Each of the records must appear again, exactly as it was written.

Structured diff data

________________

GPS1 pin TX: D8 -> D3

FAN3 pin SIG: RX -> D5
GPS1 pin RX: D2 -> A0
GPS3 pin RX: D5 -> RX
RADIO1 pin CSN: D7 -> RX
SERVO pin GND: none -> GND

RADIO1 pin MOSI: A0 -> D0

________________

TASK RESULT
GPS1 pin TX: D8 -> D3

FAN3 pin SIG: RX -> D5
GPS1 pin RX: D2 -> A0
GPS3 pin RX: D5 -> RX
RADIO1 pin CSN: D7 -> RX
SERVO pin GND: none -> GND

RADIO1 pin MOSI: A0 -> D0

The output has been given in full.